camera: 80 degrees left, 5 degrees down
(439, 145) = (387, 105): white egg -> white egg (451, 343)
▬▬▬
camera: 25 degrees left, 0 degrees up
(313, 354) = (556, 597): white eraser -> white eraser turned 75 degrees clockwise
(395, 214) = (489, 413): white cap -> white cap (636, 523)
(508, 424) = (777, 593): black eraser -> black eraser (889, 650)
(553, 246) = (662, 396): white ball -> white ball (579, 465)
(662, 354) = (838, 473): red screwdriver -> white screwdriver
▬▬▬
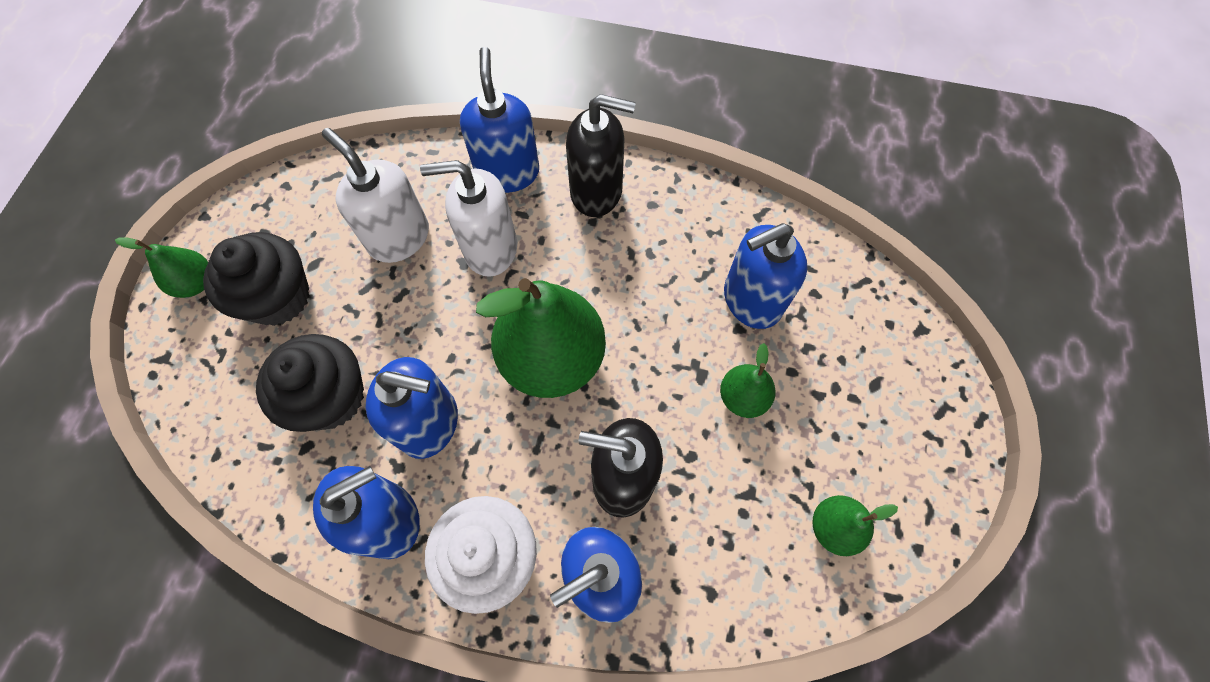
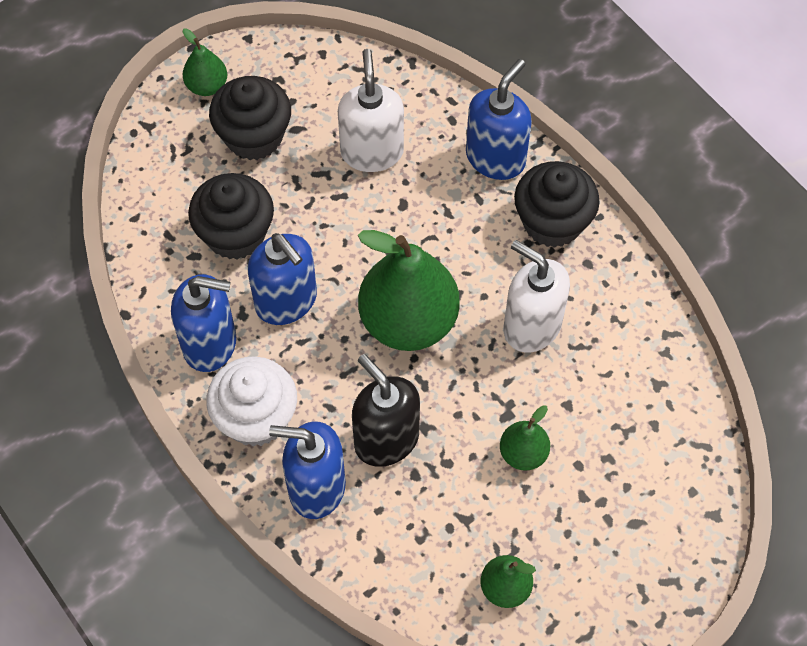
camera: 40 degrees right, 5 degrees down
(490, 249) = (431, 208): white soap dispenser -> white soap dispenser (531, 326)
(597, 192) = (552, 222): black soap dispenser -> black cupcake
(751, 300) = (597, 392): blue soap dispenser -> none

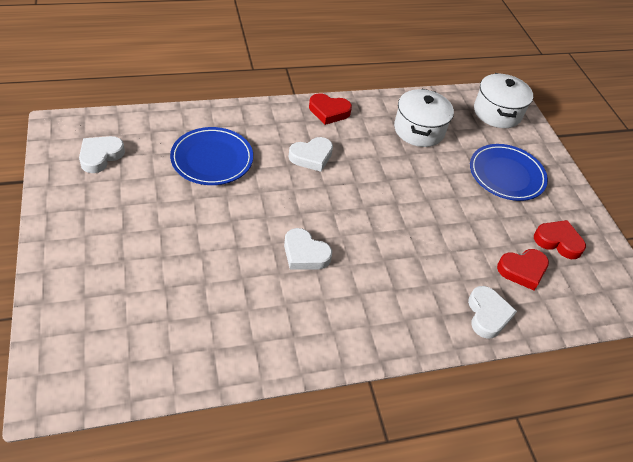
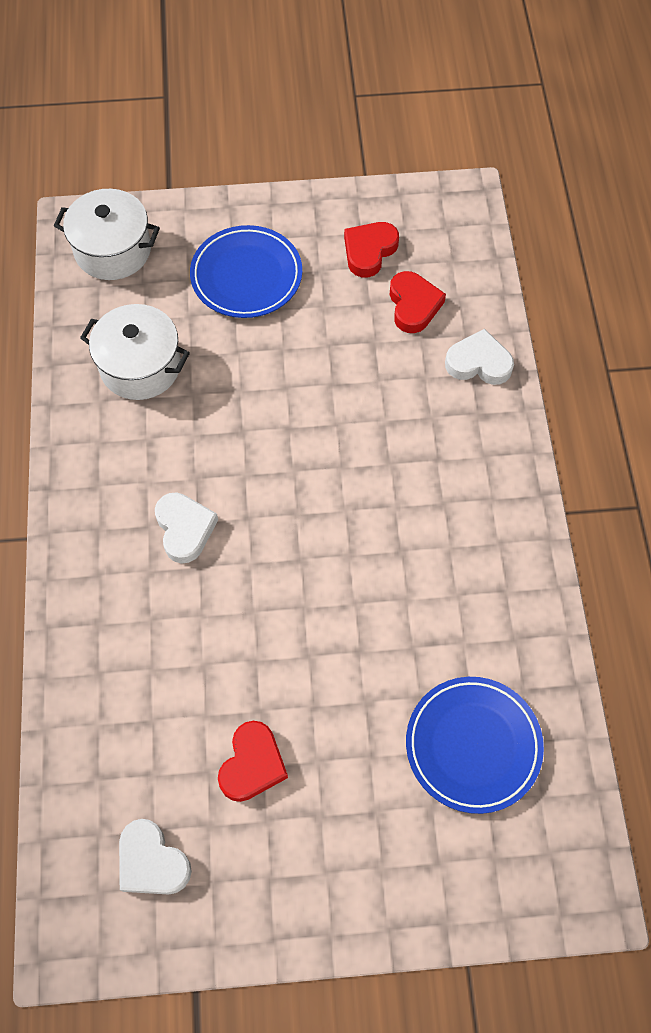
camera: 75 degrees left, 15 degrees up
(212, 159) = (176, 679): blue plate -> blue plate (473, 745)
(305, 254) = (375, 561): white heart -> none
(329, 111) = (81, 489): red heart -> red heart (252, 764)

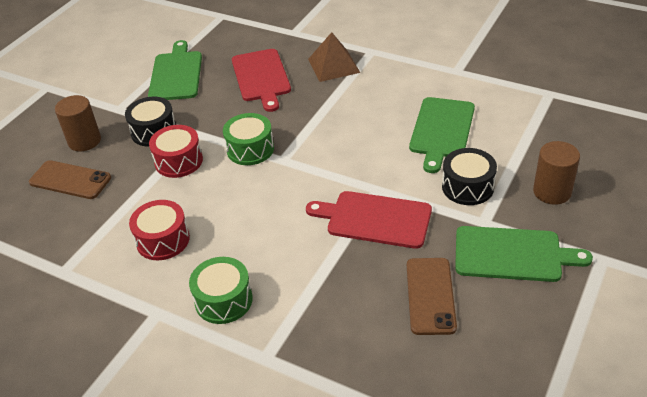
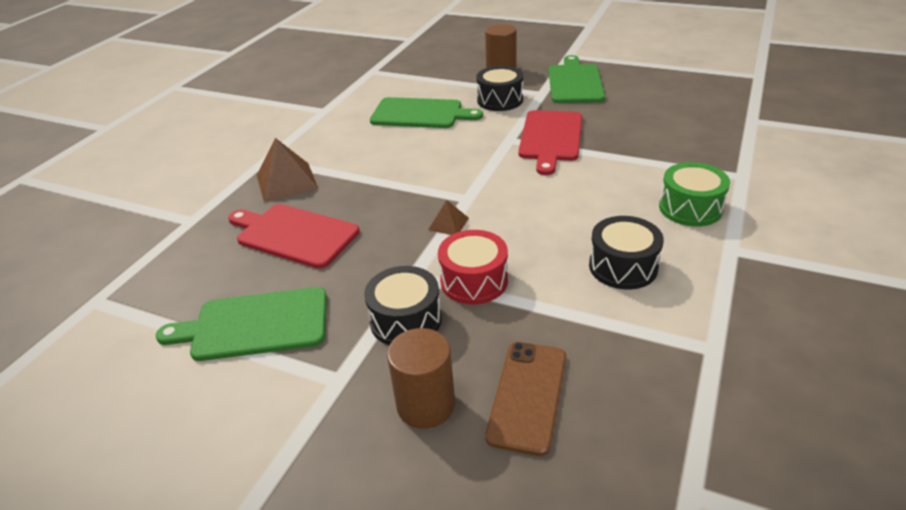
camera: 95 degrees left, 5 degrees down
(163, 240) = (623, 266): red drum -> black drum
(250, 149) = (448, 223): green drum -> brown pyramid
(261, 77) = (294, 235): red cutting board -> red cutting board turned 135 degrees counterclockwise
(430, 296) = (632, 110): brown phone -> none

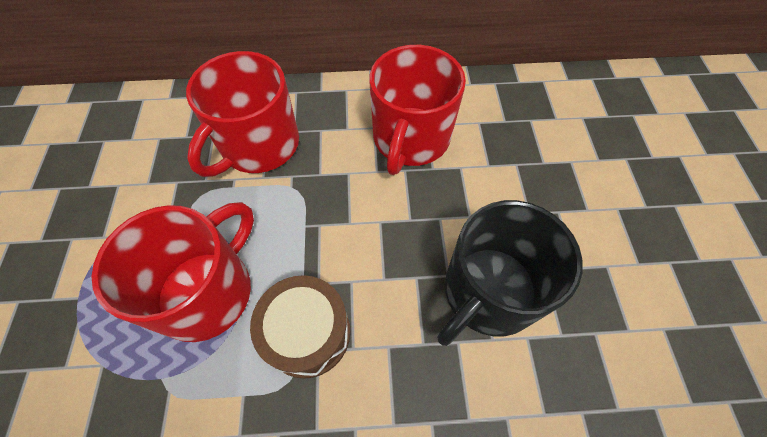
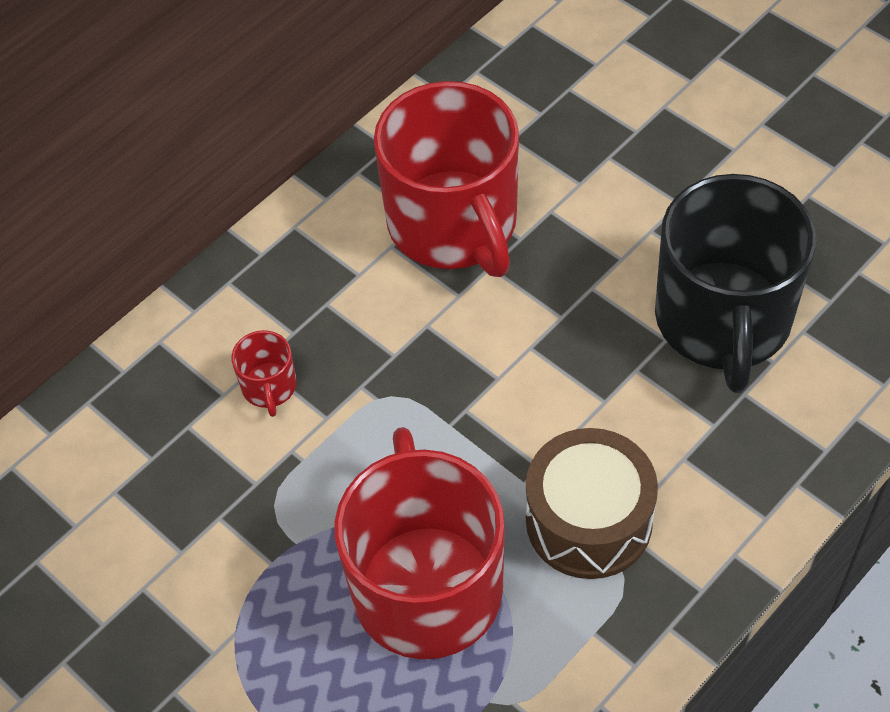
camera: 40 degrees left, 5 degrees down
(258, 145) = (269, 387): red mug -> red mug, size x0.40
▬▬▬
** Exercise **
Your task is to transcribe, with no changes, only the lines of the listing above that lie between the line holding "(553, 246) = (662, 396): white" and the line holding "(662, 354) = (838, 473): red", inclusive.

** Written answer **
(553, 246) = (662, 396): white ball -> white ball (579, 465)
(662, 354) = (838, 473): red screwdriver -> white screwdriver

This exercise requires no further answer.